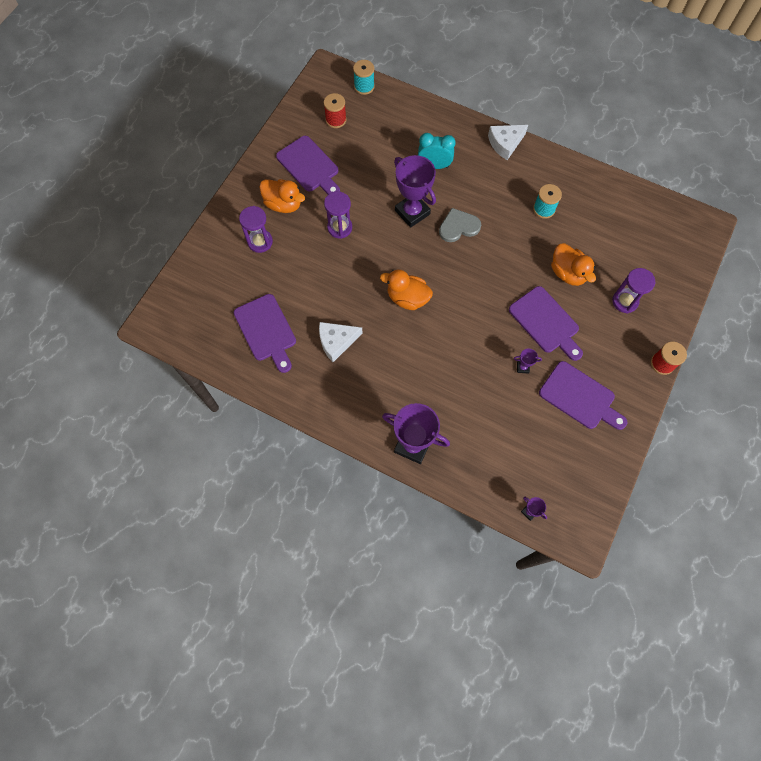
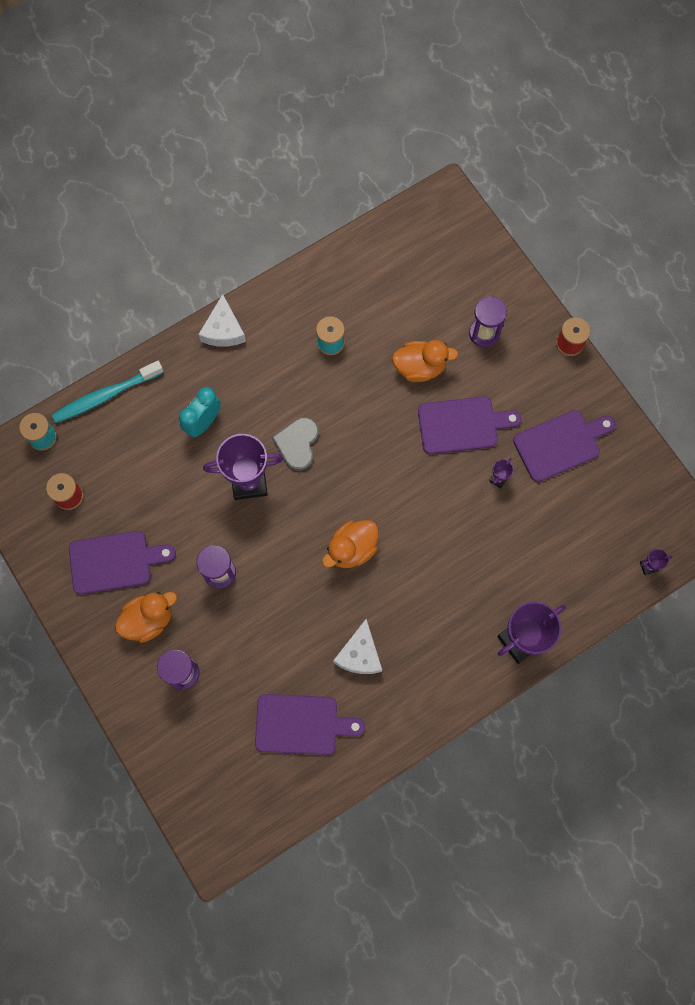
camera: 60 degrees left, 5 degrees up
(414, 104) = (106, 396): none -> turquoise toothbrush

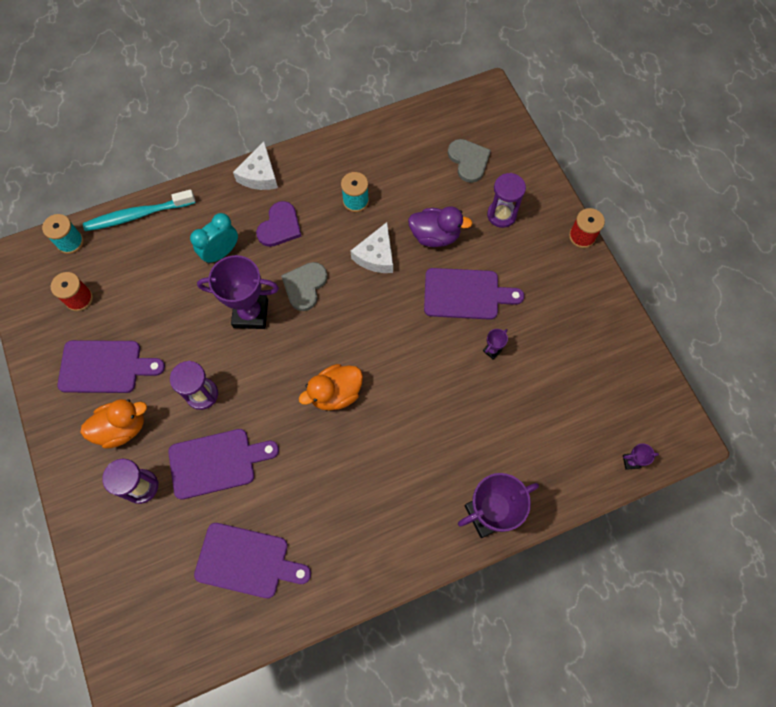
camera: 10 degrees right, 5 degrees down
(257, 383) = (280, 226): none -> purple heart
(359, 654) = (321, 499): white cheese -> white cheese (376, 255)
(420, 367) = (435, 236): orange duck -> purple duck
(440, 278) = (468, 161): none -> grey heart
(560, 444) = (559, 327): purple cutting board -> purple cutting board (217, 462)

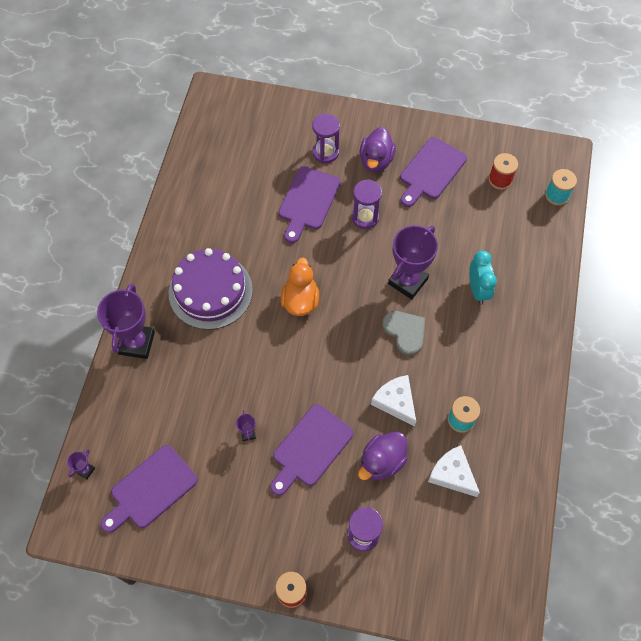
camera: 125 degrees right, 5 degrees down
(122, 428) = (376, 160): orange duck -> purple duck
(138, 215) = (553, 250): turquoise toothbrush -> none
(247, 561) = (229, 185): purple cutting board -> purple cutting board (151, 489)
(259, 175) = (538, 359): white cheese -> white cheese (452, 474)
(280, 226) = (474, 345): purple heart -> none
(384, 485) = (210, 291): none -> purple cake
(468, 161) = (440, 548): grey heart -> none

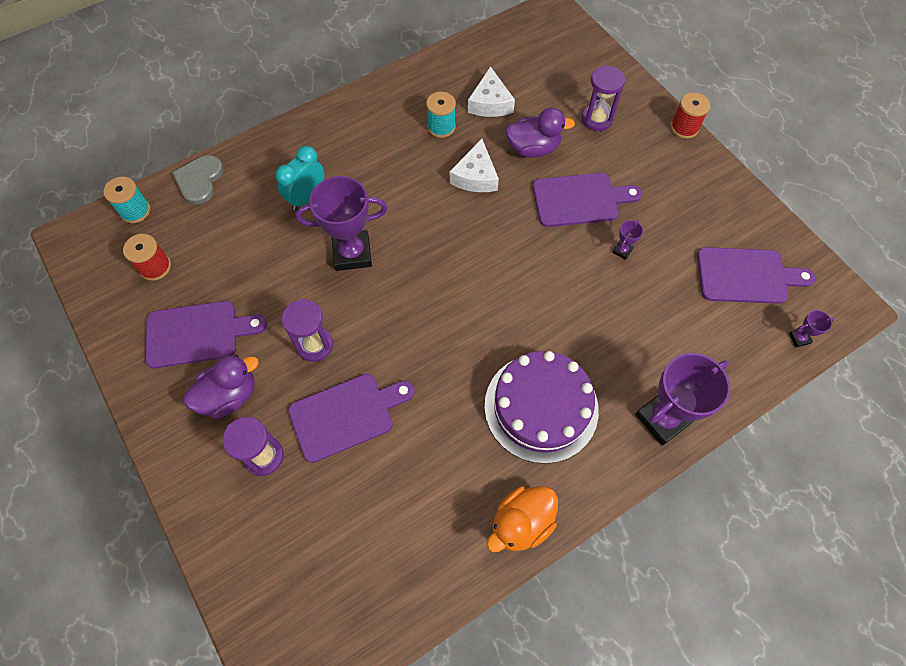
camera: 135 degrees left, 0 degrees up
(300, 300) = (464, 320): orange duck -> orange duck (521, 523)
(405, 332) = (405, 217): grey heart -> grey heart (199, 180)

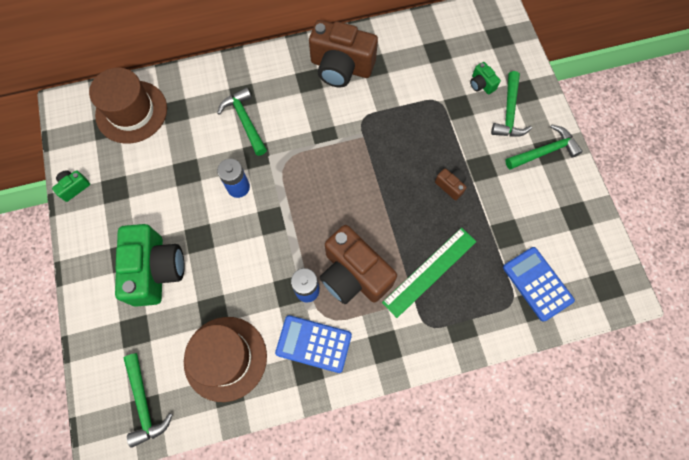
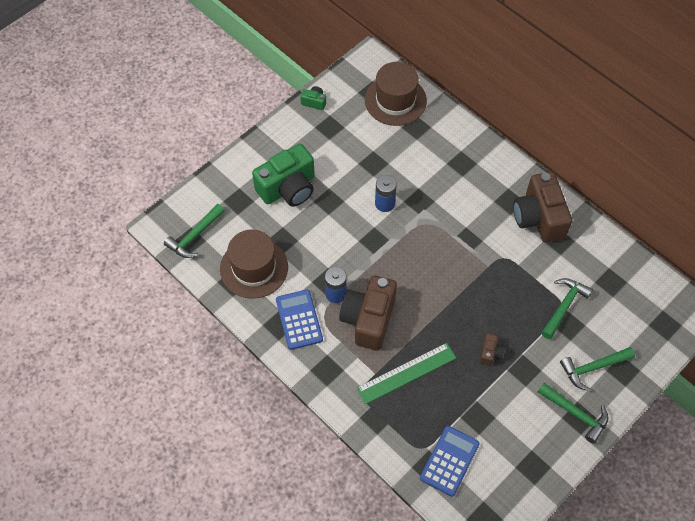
camera: 60 degrees right, 10 degrees down
(245, 121) = (441, 177): green hammer -> green hammer (564, 306)
(429, 271) = (406, 373): green ruler -> green ruler turned 45 degrees counterclockwise
(481, 84) = (604, 332): green camera -> none

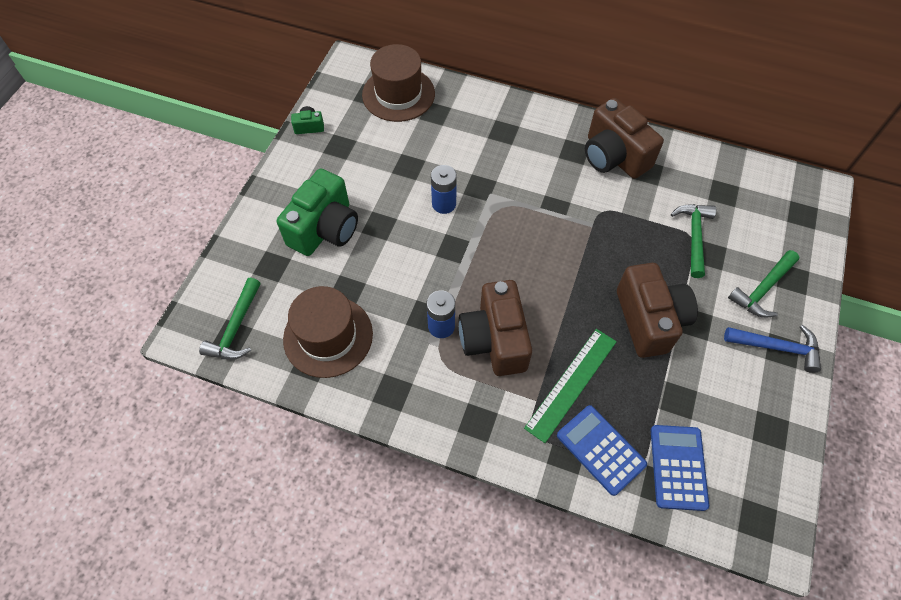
camera: 25 degrees left, 0 degrees up
(299, 320) = (413, 375): blue calculator -> blue calculator (600, 450)
(490, 353) = (649, 320): brown camera -> brown camera, size x2.31
(575, 413) = (776, 347): green hammer -> blue hammer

### Job item
Pick each line holding "white" out of the entries above and return it.

### Answer for this exercise
(359, 654) = (321, 499): white cheese -> white cheese (376, 255)
(259, 175) = (538, 359): white cheese -> white cheese (452, 474)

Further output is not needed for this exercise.